_Your task_
How many lines of the data contain the word "circle"? Give only that number.

_Records for the task_

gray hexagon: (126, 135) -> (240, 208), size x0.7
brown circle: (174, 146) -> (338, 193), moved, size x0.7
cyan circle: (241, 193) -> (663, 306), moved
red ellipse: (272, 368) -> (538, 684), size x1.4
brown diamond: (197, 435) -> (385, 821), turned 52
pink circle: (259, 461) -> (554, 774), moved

_Solution_
3